> **Task item**
Word for word, restate the lines from the one holding "BUZZER2 pin IO: A0 -> TX" through the end of the data below, including both endpoints and nothing more.

Recorded data
-------------------------

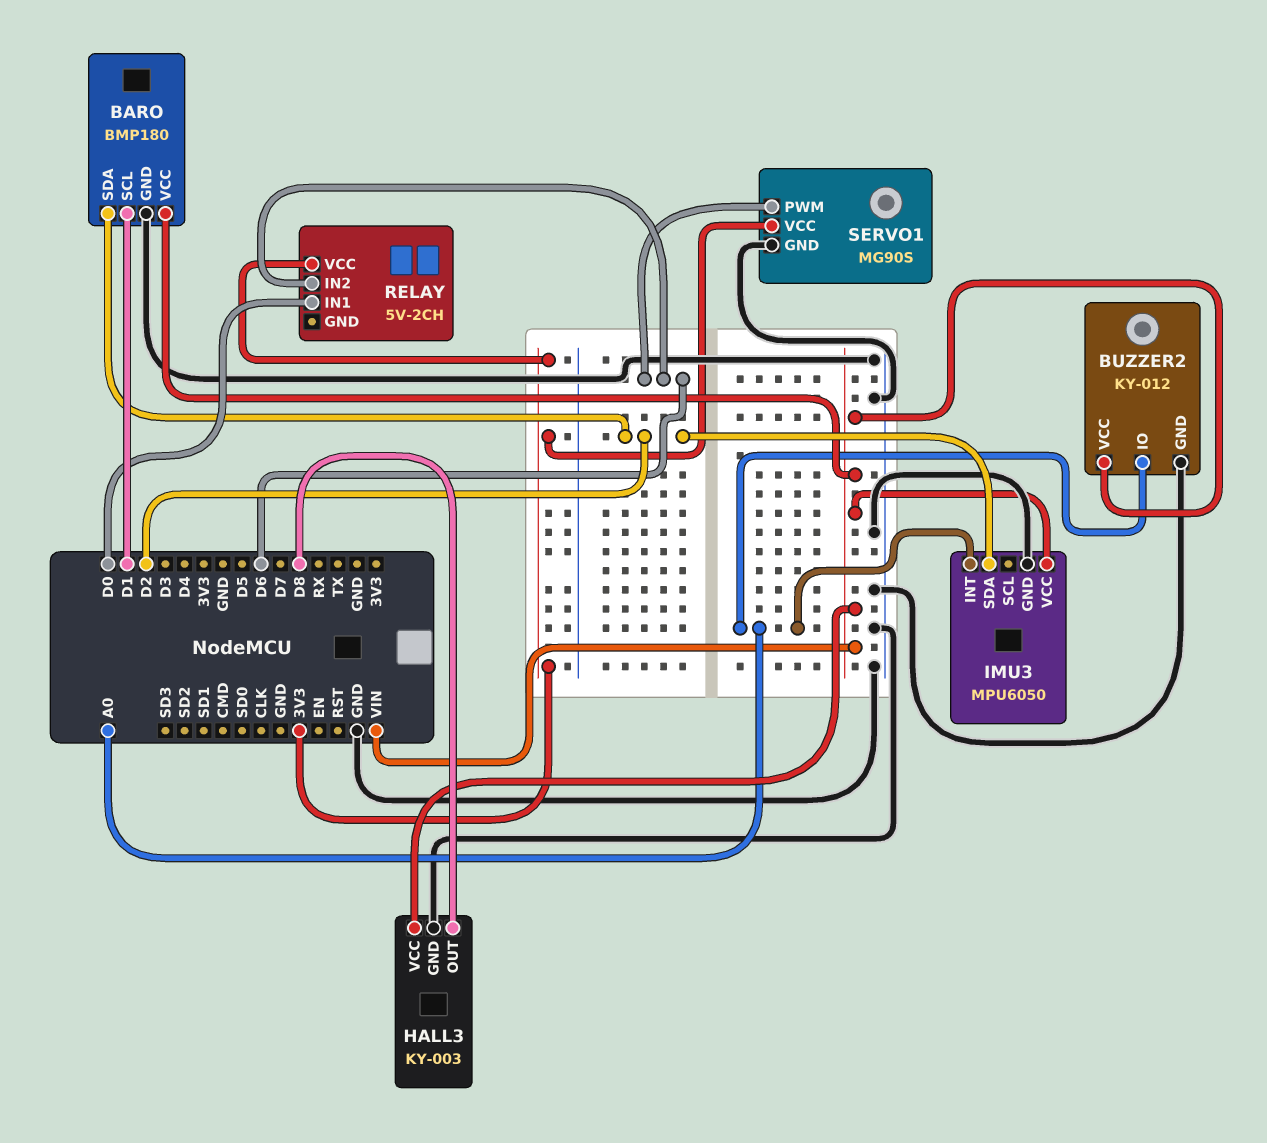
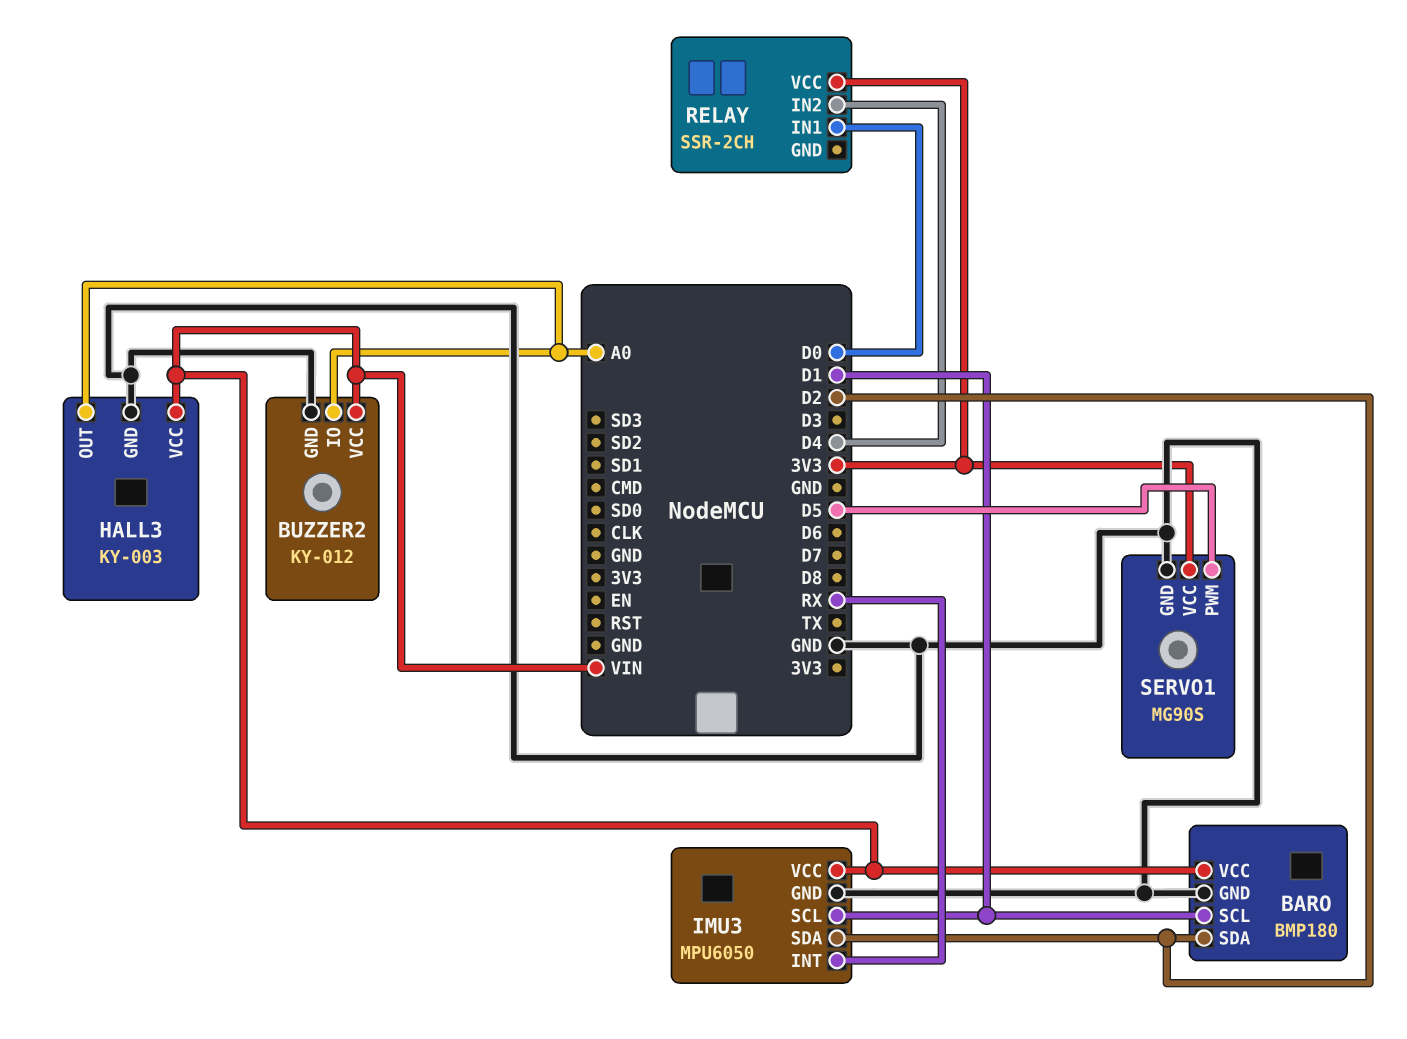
HALL3 pin OUT: D8 -> A0
IMU3 pin INT: A0 -> RX
IMU3 pin SCL: none -> D1
RELAY: 5V-2CH -> SSR-2CH
RELAY pin IN2: D6 -> D4
SERVO1 pin PWM: D6 -> D5

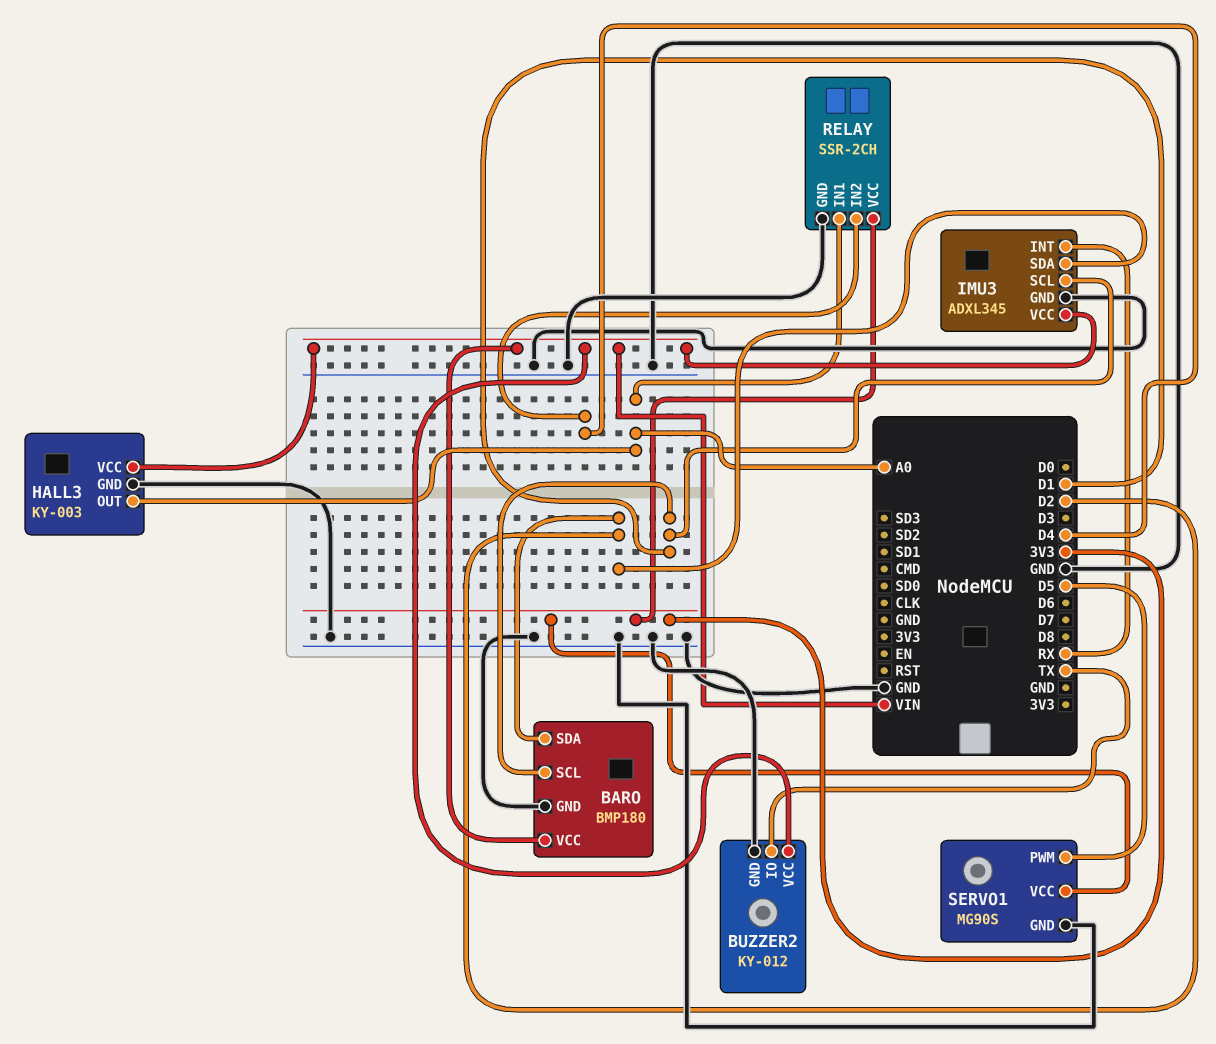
BUZZER2 pin IO: A0 -> TX
IMU3: MPU6050 -> ADXL345
RELAY pin GND: none -> GND
RELAY pin IN1: D0 -> A0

-------------------------

> **Response**
BUZZER2 pin IO: A0 -> TX
IMU3: MPU6050 -> ADXL345
RELAY pin GND: none -> GND
RELAY pin IN1: D0 -> A0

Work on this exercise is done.